In the listing below, find each line that holds "purple" and list it.

PROVIDED MATERIAL:
┏━━

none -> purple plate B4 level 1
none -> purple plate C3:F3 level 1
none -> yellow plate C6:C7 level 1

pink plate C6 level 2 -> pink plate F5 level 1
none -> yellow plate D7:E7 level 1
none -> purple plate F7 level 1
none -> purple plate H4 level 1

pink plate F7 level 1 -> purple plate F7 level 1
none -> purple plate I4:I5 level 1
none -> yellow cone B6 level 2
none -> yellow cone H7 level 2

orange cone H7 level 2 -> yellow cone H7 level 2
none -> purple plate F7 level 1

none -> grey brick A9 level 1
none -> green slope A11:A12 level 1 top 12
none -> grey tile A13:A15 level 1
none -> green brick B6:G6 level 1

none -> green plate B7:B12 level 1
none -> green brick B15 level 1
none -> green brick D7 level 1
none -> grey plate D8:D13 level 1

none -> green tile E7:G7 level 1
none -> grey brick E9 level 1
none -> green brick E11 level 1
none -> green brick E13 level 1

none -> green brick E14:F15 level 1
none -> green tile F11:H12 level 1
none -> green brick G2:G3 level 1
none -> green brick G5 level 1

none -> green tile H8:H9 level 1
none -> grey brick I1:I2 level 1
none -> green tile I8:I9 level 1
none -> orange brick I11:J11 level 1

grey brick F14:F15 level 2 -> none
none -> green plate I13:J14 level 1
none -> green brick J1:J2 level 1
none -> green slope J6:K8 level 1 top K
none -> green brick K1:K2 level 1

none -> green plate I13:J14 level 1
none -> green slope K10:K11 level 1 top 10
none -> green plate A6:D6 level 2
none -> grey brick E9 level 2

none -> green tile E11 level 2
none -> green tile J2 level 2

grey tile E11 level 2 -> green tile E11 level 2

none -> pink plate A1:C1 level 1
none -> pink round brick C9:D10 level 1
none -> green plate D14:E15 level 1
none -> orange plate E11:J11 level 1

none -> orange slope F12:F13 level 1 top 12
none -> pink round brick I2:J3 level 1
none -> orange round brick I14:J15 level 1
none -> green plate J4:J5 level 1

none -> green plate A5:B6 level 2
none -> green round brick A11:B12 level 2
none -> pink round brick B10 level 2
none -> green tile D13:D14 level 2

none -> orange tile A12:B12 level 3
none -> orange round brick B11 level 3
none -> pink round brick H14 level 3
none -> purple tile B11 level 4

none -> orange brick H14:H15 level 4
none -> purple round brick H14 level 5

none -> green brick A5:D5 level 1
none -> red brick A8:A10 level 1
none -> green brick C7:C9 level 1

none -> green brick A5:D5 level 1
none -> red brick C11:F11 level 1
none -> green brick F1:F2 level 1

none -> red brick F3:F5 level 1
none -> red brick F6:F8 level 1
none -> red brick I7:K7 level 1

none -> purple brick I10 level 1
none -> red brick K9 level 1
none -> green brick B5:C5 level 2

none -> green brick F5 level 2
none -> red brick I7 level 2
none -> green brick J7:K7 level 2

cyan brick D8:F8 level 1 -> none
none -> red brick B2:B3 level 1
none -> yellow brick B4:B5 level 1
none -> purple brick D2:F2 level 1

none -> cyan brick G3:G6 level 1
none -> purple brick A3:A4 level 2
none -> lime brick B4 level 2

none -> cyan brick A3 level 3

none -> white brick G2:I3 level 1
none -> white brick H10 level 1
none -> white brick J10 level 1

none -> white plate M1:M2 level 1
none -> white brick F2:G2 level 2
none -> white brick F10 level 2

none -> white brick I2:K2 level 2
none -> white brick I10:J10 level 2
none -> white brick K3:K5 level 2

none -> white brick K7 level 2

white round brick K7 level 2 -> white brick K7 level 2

┗━━

TASK OUTPUT:
none -> purple plate B4 level 1
none -> purple plate C3:F3 level 1
none -> purple plate F7 level 1
none -> purple plate H4 level 1
pink plate F7 level 1 -> purple plate F7 level 1
none -> purple plate I4:I5 level 1
none -> purple plate F7 level 1
none -> purple tile B11 level 4
none -> purple round brick H14 level 5
none -> purple brick I10 level 1
none -> purple brick D2:F2 level 1
none -> purple brick A3:A4 level 2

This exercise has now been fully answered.